Activity: Set down each line exactly, beginning with the one that contains "- change: exchanged" and continuing through the last line of the listing, and nothing else.
----
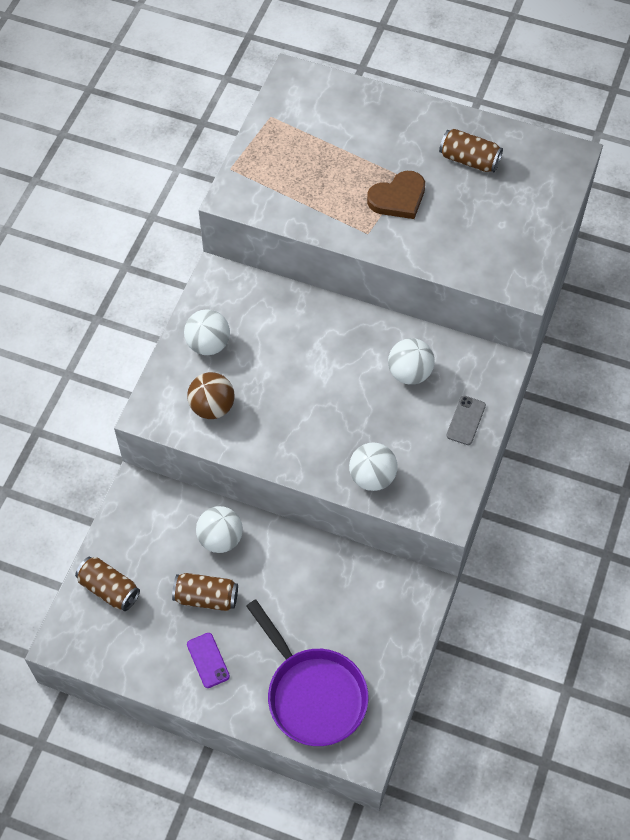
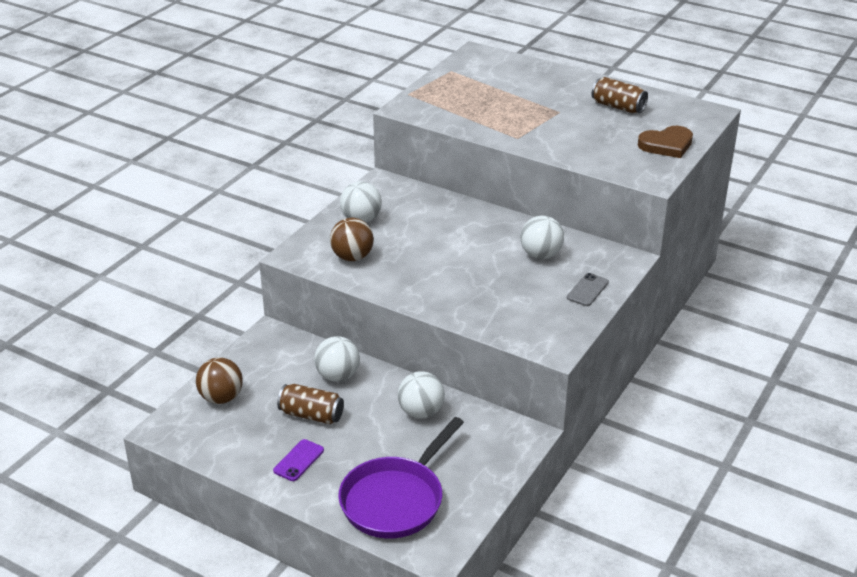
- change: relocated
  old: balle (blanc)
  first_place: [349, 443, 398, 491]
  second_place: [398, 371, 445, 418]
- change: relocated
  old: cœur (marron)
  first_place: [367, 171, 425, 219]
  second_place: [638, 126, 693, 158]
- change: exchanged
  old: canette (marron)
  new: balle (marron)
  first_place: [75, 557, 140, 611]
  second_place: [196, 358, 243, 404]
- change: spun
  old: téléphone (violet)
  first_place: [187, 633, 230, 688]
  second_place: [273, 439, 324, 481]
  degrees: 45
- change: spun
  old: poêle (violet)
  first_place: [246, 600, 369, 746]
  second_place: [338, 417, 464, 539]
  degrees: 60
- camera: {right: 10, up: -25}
----
Answer to this exercise:
- change: exchanged
  old: canette (marron)
  new: balle (marron)
  first_place: [75, 557, 140, 611]
  second_place: [196, 358, 243, 404]
- change: spun
  old: téléphone (violet)
  first_place: [187, 633, 230, 688]
  second_place: [273, 439, 324, 481]
  degrees: 45
- change: spun
  old: poêle (violet)
  first_place: [246, 600, 369, 746]
  second_place: [338, 417, 464, 539]
  degrees: 60
- camera: {right: 10, up: -25}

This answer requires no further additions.